Answer with one number only, the count of lines in the material below that hold "none".

(Beginning of Recorded data)

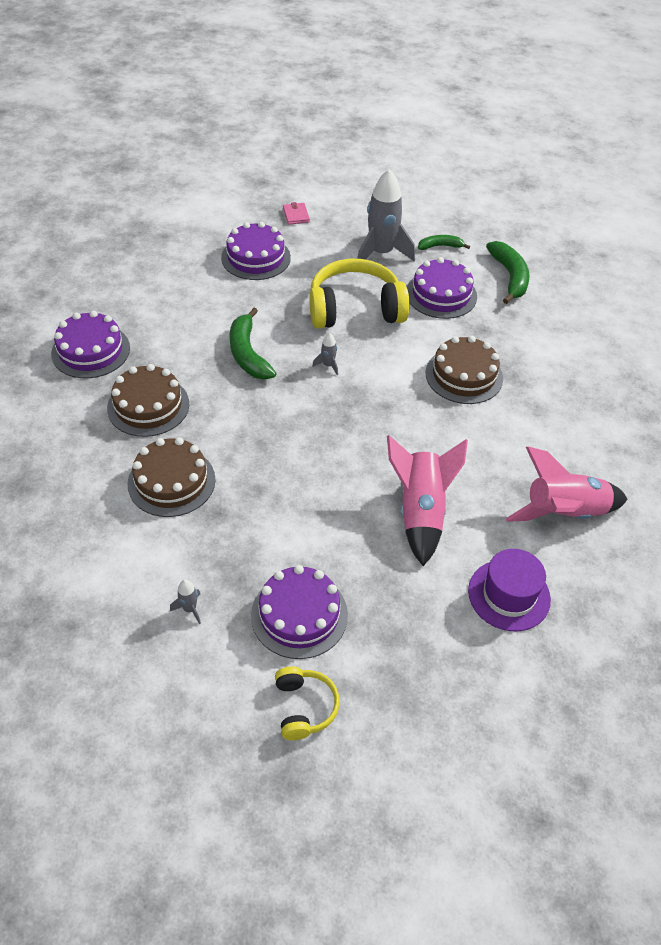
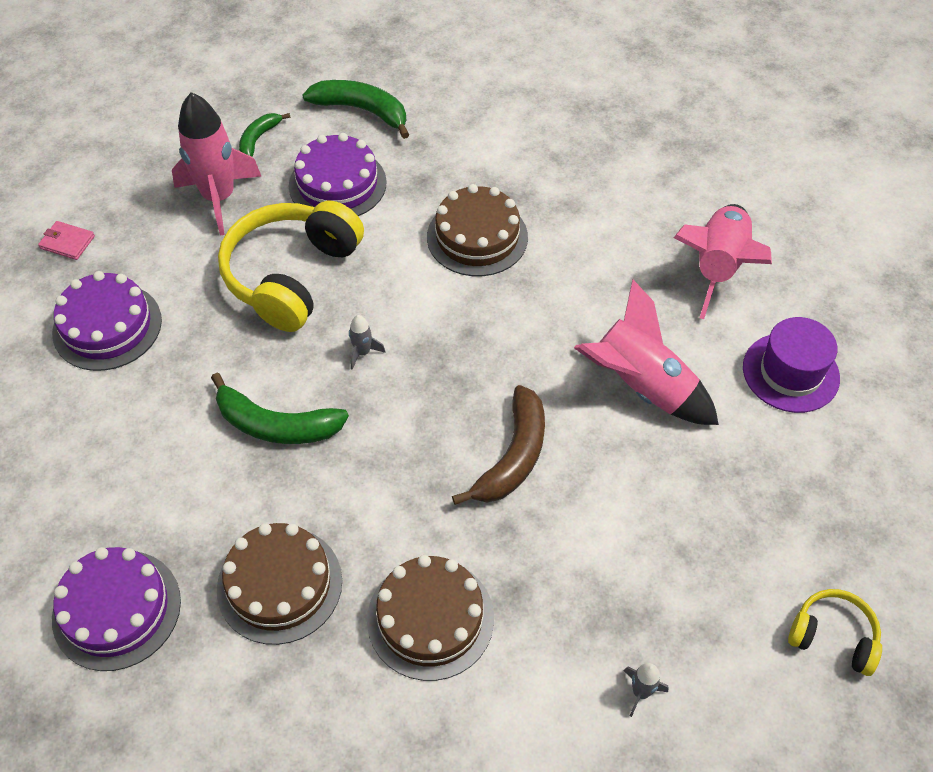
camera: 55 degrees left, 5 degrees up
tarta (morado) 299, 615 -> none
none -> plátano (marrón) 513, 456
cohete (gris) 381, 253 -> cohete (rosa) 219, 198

(End of Recorded data)

Written response: 2